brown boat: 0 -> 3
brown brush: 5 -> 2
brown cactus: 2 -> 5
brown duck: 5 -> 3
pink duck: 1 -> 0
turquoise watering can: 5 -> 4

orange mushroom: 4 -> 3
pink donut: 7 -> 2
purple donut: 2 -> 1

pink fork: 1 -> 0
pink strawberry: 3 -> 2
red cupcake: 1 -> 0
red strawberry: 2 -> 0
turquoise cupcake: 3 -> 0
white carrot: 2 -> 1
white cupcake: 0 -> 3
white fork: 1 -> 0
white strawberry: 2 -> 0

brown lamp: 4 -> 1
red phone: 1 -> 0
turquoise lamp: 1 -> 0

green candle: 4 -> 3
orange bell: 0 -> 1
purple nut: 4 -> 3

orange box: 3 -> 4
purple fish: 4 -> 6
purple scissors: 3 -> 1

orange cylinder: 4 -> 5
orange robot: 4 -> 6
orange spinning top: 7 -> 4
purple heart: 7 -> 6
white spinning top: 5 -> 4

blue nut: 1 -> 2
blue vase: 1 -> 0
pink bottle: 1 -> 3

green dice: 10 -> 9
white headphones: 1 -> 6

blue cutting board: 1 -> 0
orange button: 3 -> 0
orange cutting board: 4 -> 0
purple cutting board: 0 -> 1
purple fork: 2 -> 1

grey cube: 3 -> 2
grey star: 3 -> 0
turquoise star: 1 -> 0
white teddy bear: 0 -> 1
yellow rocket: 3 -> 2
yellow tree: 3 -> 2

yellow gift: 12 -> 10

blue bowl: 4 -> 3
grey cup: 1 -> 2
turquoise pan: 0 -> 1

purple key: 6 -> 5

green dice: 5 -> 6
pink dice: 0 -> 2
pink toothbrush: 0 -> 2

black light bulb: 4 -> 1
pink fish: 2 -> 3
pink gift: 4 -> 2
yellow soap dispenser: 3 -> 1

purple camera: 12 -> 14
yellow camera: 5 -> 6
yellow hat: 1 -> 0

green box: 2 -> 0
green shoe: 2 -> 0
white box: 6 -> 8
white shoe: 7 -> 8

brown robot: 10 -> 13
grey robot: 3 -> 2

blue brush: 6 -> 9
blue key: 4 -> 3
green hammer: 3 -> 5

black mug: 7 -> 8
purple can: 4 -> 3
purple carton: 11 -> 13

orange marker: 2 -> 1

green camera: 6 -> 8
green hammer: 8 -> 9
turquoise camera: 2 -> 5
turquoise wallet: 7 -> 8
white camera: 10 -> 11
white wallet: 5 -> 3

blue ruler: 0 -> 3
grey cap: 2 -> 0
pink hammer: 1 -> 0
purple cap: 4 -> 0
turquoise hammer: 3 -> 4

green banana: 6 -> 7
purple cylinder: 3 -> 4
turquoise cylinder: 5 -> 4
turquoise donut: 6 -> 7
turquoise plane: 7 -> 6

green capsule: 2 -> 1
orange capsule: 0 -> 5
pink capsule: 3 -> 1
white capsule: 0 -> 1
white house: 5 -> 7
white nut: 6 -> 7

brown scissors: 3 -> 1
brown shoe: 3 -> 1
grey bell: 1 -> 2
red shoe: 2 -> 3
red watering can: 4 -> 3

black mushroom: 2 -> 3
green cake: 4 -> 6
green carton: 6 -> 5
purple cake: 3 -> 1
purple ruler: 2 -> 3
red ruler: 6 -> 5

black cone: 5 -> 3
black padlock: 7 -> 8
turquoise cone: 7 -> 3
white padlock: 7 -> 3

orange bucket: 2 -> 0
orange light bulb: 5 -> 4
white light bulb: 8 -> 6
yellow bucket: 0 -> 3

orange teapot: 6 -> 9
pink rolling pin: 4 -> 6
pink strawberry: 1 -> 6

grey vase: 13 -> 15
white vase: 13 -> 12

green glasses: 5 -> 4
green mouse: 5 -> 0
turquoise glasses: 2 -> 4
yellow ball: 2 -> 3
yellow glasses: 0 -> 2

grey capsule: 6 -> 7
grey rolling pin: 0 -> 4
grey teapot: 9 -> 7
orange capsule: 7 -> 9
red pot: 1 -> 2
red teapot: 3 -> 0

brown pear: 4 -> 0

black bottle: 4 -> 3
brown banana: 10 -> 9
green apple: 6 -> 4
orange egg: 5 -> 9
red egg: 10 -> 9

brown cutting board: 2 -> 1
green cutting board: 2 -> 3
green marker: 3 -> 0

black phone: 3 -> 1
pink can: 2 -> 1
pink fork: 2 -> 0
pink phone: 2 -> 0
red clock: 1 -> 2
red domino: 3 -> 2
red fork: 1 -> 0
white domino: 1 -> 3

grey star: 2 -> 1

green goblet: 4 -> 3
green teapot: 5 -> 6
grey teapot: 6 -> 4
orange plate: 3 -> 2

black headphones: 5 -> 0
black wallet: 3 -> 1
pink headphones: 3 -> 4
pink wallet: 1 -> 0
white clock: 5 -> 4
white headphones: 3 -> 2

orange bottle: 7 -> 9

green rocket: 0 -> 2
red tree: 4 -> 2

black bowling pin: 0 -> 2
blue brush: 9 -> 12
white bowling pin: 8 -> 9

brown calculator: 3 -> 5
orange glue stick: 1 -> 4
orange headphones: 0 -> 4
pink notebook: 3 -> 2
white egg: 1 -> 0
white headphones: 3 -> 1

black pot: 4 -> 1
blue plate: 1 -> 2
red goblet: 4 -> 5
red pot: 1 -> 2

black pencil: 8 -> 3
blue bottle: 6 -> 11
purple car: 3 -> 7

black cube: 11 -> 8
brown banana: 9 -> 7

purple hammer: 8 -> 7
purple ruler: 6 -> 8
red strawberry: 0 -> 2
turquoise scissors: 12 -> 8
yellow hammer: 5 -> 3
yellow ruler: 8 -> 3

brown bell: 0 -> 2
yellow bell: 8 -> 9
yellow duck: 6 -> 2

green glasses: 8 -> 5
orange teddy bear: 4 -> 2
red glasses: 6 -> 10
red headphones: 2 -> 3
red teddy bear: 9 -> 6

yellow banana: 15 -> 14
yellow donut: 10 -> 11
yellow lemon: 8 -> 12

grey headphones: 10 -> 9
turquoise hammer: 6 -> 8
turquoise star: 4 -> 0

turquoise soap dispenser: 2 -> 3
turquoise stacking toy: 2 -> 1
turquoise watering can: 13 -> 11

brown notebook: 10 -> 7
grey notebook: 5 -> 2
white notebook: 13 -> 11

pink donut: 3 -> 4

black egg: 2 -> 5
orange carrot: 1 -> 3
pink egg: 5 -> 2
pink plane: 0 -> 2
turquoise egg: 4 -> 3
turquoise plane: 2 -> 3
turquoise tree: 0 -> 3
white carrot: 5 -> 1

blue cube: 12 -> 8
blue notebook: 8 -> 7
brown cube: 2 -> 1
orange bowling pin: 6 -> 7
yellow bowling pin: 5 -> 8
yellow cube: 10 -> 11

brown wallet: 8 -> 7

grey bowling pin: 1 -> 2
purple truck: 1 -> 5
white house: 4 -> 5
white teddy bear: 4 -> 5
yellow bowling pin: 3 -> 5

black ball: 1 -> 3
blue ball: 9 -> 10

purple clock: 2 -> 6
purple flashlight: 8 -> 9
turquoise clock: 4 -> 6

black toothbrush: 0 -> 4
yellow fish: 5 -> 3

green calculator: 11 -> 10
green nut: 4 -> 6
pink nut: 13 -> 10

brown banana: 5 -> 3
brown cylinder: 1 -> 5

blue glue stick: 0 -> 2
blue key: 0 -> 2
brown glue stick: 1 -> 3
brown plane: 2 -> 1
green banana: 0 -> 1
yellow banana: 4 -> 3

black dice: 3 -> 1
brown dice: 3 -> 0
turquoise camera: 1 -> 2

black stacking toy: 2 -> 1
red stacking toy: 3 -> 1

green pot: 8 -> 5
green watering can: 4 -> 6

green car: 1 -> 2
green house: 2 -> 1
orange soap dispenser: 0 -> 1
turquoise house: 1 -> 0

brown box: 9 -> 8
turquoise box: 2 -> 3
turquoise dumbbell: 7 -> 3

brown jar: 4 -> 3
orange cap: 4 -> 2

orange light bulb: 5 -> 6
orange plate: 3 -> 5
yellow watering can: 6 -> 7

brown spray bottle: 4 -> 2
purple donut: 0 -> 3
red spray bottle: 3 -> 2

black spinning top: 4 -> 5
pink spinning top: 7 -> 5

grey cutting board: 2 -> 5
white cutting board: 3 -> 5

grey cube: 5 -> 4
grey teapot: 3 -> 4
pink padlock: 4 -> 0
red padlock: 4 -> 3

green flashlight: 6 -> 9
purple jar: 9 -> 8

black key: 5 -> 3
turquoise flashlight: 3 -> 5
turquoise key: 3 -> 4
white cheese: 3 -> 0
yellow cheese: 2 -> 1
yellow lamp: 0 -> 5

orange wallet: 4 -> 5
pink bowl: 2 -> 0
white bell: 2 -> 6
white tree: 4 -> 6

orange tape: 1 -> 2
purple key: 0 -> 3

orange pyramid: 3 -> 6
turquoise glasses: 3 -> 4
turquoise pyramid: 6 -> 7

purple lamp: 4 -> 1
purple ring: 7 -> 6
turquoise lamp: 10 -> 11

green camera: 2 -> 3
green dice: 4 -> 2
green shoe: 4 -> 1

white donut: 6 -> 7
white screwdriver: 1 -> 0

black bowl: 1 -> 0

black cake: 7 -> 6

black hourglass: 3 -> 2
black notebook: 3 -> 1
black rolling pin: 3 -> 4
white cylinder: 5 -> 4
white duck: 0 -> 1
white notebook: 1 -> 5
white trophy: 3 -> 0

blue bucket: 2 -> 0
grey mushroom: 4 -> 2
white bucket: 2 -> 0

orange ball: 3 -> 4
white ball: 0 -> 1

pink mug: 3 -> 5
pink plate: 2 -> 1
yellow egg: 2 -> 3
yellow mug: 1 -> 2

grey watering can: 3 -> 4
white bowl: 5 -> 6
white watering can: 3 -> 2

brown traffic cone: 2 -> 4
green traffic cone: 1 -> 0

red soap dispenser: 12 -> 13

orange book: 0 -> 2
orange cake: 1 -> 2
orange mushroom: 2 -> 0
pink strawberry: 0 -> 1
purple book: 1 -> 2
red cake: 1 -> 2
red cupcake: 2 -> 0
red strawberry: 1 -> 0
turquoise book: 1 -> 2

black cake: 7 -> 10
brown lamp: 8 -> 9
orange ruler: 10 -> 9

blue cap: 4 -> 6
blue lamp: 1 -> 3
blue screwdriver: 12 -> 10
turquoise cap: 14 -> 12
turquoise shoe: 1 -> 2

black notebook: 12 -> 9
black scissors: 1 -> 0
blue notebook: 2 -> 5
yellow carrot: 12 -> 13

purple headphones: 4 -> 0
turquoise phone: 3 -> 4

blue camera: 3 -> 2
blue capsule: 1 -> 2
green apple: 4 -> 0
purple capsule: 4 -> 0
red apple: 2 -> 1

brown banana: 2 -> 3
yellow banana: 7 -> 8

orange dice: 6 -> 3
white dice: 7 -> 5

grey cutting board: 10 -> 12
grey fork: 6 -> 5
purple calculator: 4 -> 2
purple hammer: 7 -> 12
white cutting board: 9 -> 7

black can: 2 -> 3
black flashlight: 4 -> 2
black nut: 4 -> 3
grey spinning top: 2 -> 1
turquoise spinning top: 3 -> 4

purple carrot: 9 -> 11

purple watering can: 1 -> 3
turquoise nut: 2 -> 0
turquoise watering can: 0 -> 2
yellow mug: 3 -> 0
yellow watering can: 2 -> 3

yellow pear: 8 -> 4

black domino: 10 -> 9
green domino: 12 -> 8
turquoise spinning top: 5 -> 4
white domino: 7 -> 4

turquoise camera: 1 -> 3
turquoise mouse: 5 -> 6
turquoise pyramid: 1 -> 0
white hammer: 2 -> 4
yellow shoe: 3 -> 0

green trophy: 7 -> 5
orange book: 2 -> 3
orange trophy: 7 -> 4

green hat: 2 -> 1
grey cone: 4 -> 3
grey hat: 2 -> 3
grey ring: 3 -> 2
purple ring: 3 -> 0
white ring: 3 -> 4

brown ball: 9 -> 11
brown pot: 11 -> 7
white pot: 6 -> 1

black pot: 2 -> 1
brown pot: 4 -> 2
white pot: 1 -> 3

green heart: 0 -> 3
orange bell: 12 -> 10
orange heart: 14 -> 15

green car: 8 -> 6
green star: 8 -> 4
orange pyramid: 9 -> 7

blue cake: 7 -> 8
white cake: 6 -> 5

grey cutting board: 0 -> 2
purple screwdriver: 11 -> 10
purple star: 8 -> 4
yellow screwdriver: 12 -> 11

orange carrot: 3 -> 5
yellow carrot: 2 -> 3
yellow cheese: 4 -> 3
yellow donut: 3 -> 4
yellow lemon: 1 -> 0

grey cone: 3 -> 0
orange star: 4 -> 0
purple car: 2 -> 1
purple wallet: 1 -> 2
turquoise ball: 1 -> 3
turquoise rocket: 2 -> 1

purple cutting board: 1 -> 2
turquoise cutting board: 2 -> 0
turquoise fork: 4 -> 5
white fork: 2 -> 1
=====
Your instructions.
Reproduce exactly, and only, the part of the listing above that begins at the line with "turquoise lamp: 1 -> 0" and goes on through the line with "yellow gift: 12 -> 10".

Answer space.
turquoise lamp: 1 -> 0

green candle: 4 -> 3
orange bell: 0 -> 1
purple nut: 4 -> 3

orange box: 3 -> 4
purple fish: 4 -> 6
purple scissors: 3 -> 1

orange cylinder: 4 -> 5
orange robot: 4 -> 6
orange spinning top: 7 -> 4
purple heart: 7 -> 6
white spinning top: 5 -> 4

blue nut: 1 -> 2
blue vase: 1 -> 0
pink bottle: 1 -> 3

green dice: 10 -> 9
white headphones: 1 -> 6

blue cutting board: 1 -> 0
orange button: 3 -> 0
orange cutting board: 4 -> 0
purple cutting board: 0 -> 1
purple fork: 2 -> 1

grey cube: 3 -> 2
grey star: 3 -> 0
turquoise star: 1 -> 0
white teddy bear: 0 -> 1
yellow rocket: 3 -> 2
yellow tree: 3 -> 2

yellow gift: 12 -> 10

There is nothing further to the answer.